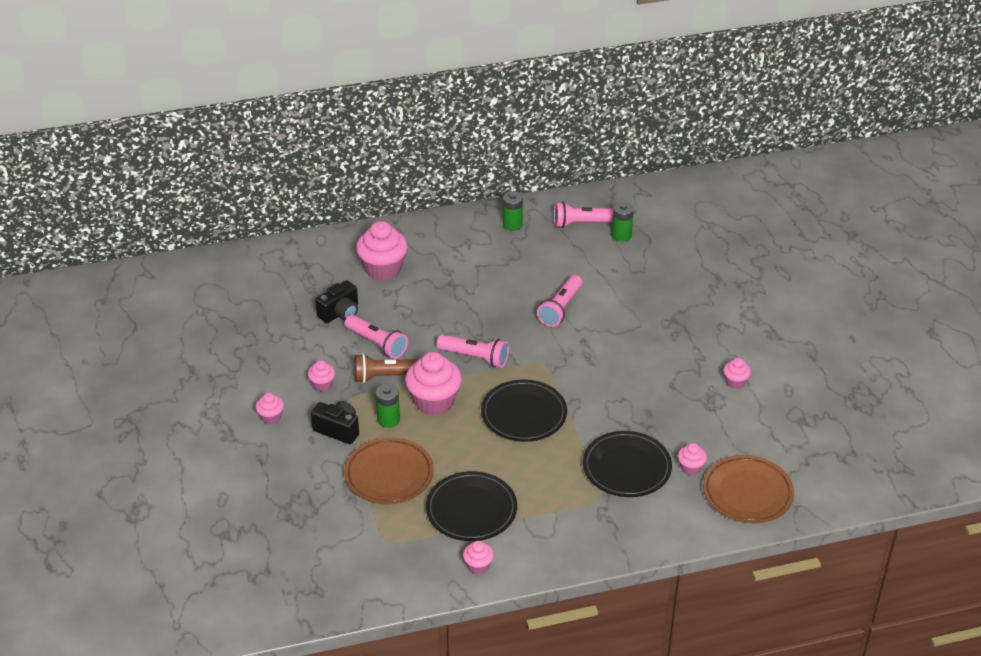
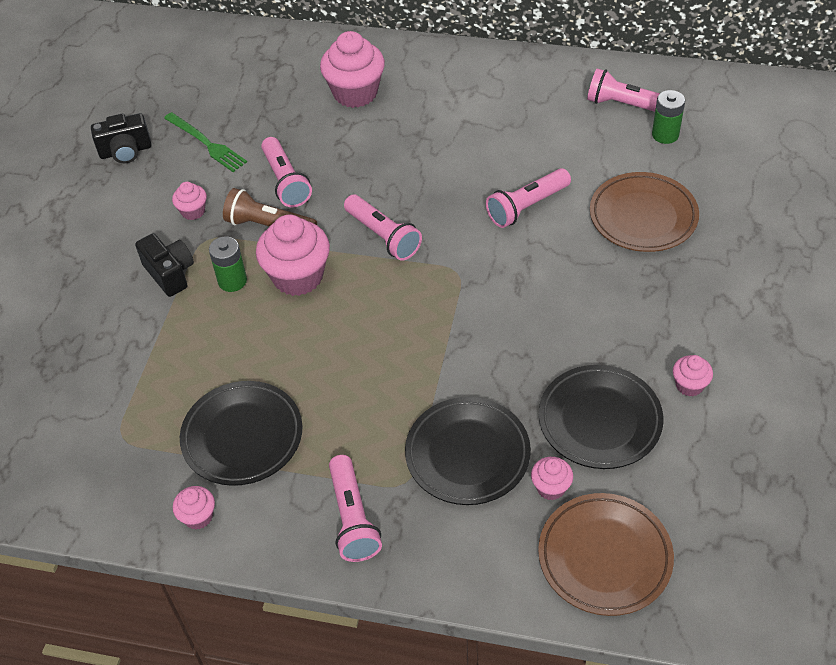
camera: 30 degrees right, 10 degrees up
(271, 417) = (112, 232): pink cupcake -> none
(295, 336) = (206, 143): none -> green fork
(340, 313) = (272, 131): black camera -> black camera (126, 151)
(389, 475) = (184, 352): brown plate -> brown plate (643, 216)
(512, 224) = (539, 82): green battery -> none
(524, 414) = (390, 332): black plate -> black plate (599, 420)
(580, 529) = (352, 518): none -> pink flashlight

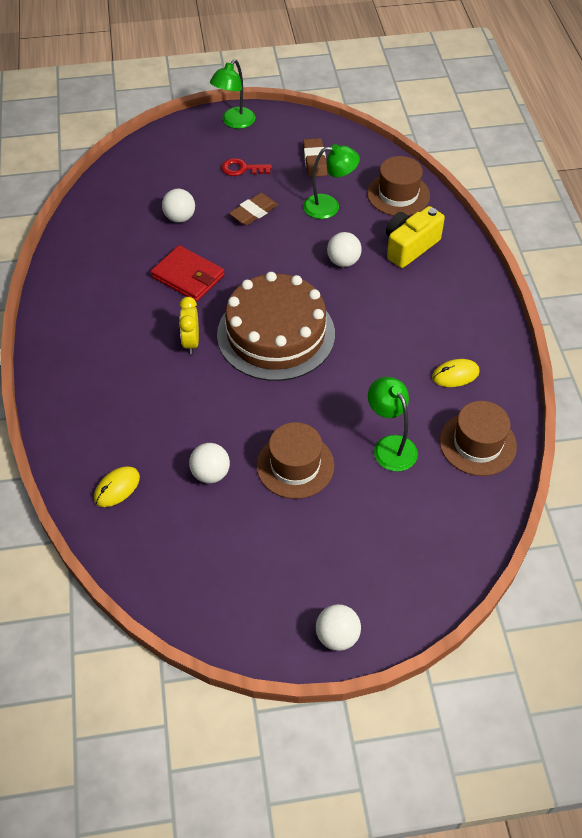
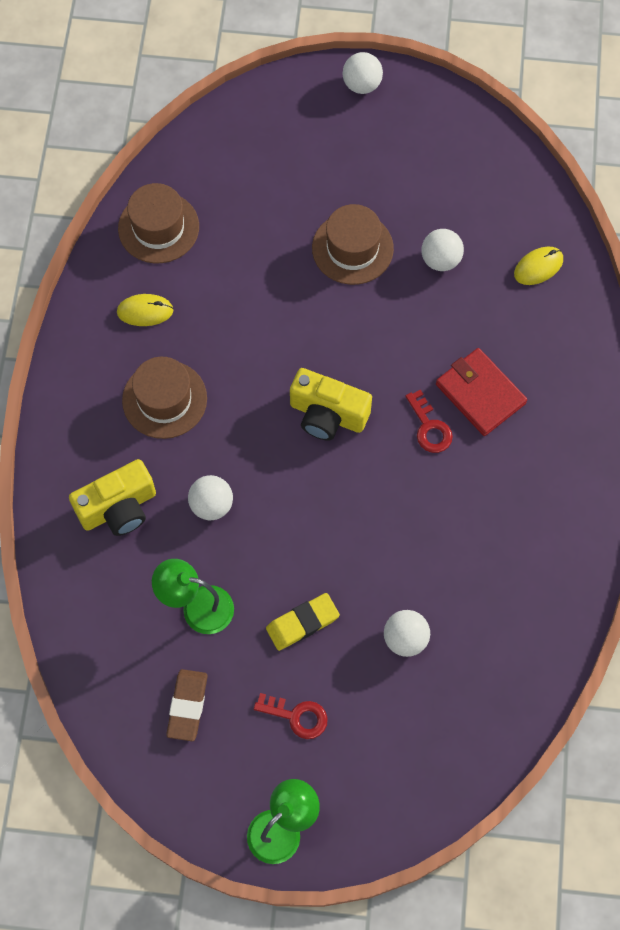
camera: 165 degrees left, 15 degrees up
(188, 276) = (414, 530): red wallet -> red wallet (480, 393)
(191, 342) = (429, 427): yellow clock -> red key
(254, 212) = (302, 623): brown eraser -> yellow eraser
(276, 334) = (327, 414): brown cake -> yellow camera
(390, 446) = (248, 246): green lamp -> none
(398, 194) = (95, 606): brown hat -> brown hat (164, 399)

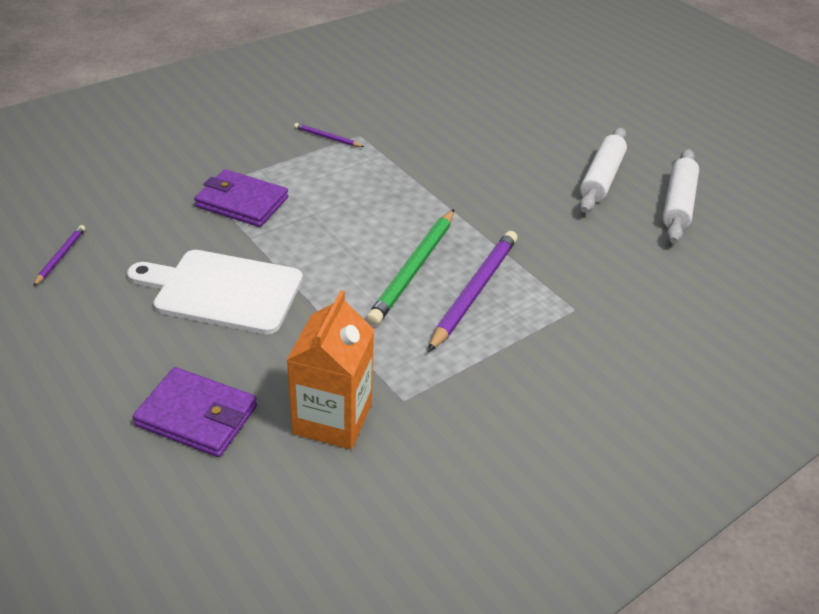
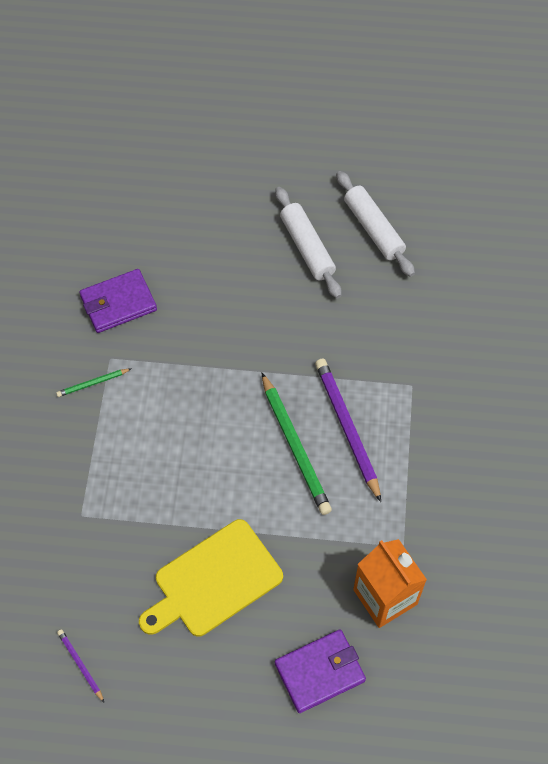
camera: 45 degrees left, 20 degrees up
(222, 291) = (213, 581): white cutting board -> yellow cutting board
(242, 202) = (123, 501): purple wallet -> purple wallet (118, 303)
(327, 138) = (93, 383): purple pencil -> green pencil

-- WORK REQUIRED --
From the data above, reproduce word for word the lines running from the line with "(188, 276) = (414, 530): red" to the line with "(276, 334) = (327, 414): brown", ends included.

-- RESPONSE TO THE TASK --
(188, 276) = (414, 530): red wallet -> red wallet (480, 393)
(191, 342) = (429, 427): yellow clock -> red key
(254, 212) = (302, 623): brown eraser -> yellow eraser
(276, 334) = (327, 414): brown cake -> yellow camera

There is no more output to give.